EXERCISE BRIEF:
Please copy each line of the records below that holds the word "plate".
_ _ _ _ _ _ _
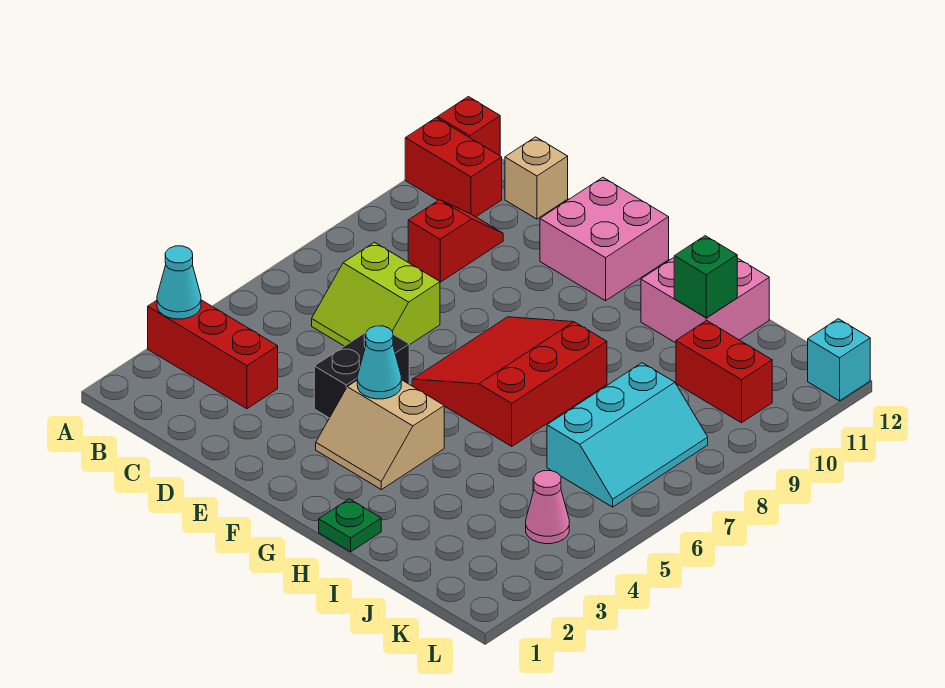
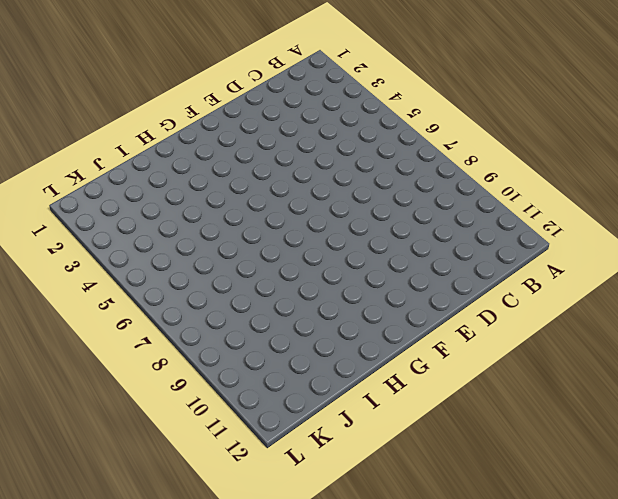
none -> red brick A3:C3 level 1
none -> red brick A11:B11 level 1
none -> red brick A12 level 1

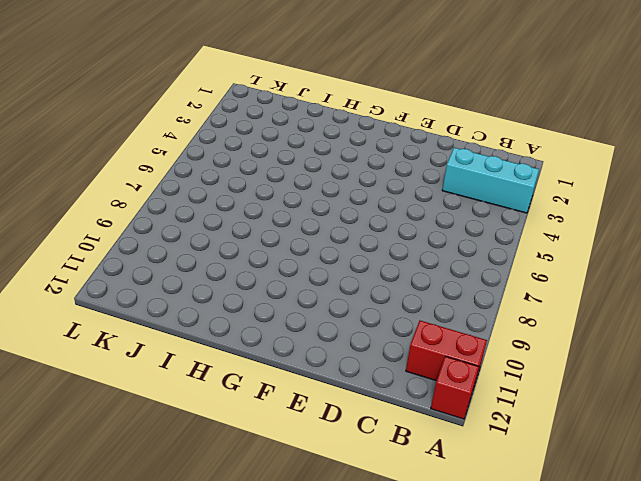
cyan brick A3:C3 level 1 -> red brick A3:C3 level 1
none -> lime slope C6:D7 level 1 top 7
none -> red slope C9:C10 level 1 top 9
none -> tan brick C12 level 1

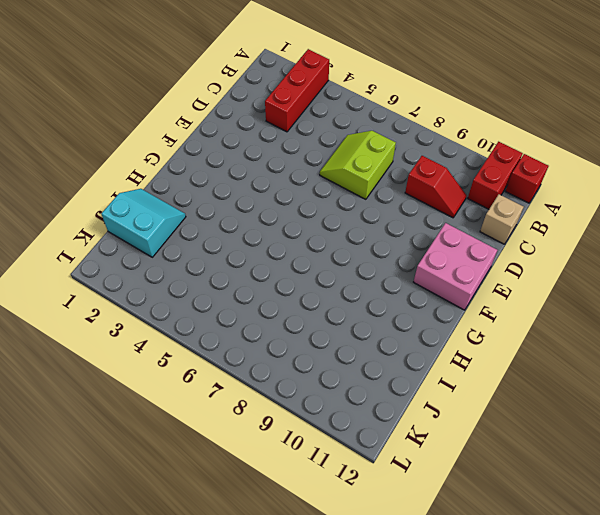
cyan slope I1:J2 level 1 top J -> none
none -> black brick E4:E5 level 1
none -> tan slope F3:G4 level 1 top 4
none -> red slope F6:H8 level 1 top H

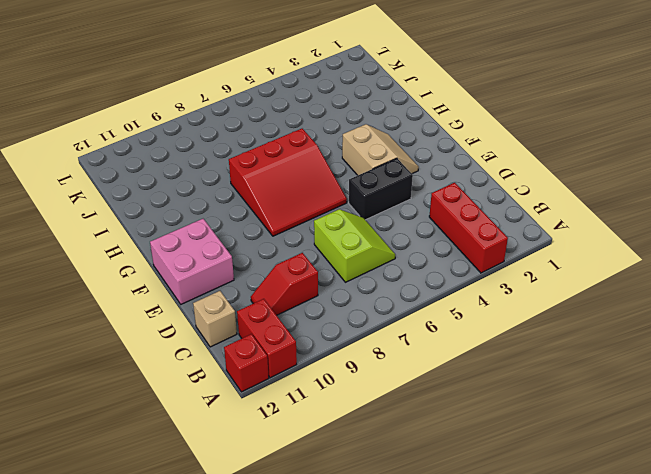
none -> green plate H1 level 1
none -> pink brick H11:I12 level 1
none -> cyan slope J6:K8 level 1 top J

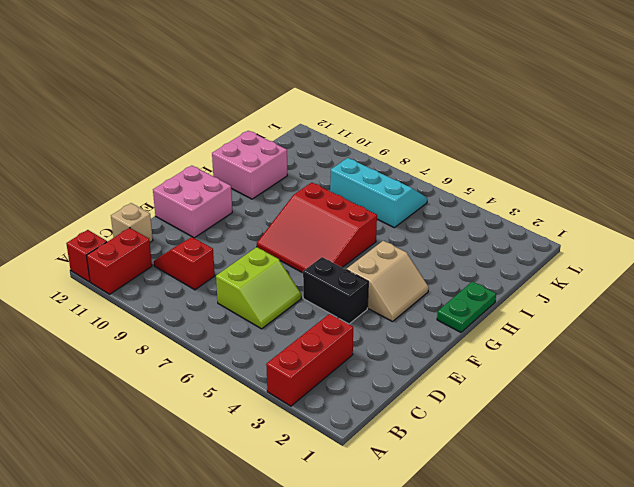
green plate G1:H1 level 1 -> green plate H1 level 1
none -> red brick J10:K10 level 1
none -> pink cone K4 level 1
none -> cyan brick L12 level 1

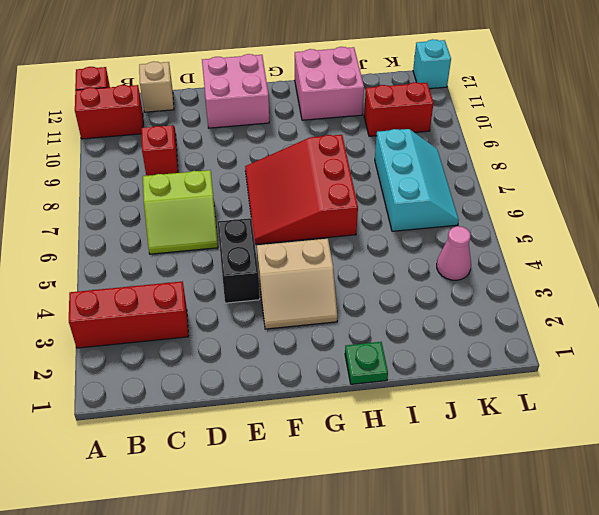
none -> cyan cone A3 level 2
none -> cyan cone F4 level 2
none -> green brick I11 level 2

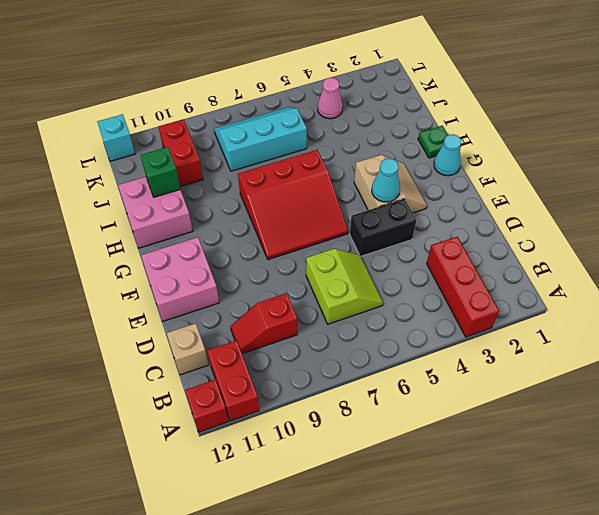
cyan cone G1 level 1 -> cyan cone A3 level 2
_ _ _ _ _ _ _
OUTPUT:
none -> green plate H1 level 1
green plate G1:H1 level 1 -> green plate H1 level 1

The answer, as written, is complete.